INPUT section start

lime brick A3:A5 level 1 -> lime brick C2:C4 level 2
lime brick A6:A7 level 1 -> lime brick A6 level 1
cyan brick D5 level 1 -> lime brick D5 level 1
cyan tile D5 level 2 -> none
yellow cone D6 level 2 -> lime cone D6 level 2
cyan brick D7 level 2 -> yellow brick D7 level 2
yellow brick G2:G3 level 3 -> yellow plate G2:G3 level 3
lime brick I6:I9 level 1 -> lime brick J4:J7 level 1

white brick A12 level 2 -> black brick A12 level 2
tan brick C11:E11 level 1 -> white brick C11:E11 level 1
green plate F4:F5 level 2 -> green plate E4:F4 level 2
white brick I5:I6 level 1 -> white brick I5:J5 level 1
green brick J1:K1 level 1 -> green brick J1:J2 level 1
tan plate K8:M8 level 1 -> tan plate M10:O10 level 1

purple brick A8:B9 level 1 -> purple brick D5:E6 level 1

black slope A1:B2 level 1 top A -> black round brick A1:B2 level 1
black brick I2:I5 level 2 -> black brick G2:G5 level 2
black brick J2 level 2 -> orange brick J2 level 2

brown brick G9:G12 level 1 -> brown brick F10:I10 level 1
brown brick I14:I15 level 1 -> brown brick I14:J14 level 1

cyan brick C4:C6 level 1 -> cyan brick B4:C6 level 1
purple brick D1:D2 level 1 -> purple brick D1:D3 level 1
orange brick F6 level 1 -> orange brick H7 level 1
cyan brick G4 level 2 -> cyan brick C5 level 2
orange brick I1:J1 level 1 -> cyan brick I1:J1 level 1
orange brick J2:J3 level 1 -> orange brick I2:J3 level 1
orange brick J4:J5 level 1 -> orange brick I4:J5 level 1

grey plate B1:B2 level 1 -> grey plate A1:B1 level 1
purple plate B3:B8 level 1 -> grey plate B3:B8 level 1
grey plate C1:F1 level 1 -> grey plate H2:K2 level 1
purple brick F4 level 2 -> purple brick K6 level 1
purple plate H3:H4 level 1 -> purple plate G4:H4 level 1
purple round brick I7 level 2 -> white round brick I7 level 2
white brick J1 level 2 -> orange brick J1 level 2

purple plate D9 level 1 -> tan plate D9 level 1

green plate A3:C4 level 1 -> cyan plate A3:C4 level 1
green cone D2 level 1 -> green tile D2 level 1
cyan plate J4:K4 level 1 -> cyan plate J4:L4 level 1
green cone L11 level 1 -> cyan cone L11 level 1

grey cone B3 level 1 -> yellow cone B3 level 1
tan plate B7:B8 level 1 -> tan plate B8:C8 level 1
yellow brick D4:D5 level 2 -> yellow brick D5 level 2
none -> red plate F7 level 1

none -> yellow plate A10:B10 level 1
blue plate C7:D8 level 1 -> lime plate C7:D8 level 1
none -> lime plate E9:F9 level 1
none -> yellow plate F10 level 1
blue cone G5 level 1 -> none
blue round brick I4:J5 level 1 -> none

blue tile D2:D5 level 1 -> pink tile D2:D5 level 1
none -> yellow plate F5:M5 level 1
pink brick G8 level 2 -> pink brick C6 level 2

INPUT section end

**TASK**
Say how many lines of the entries above include the string "brown", giving the number and nothing else.

**RESULT OF THE EXERCISE**
2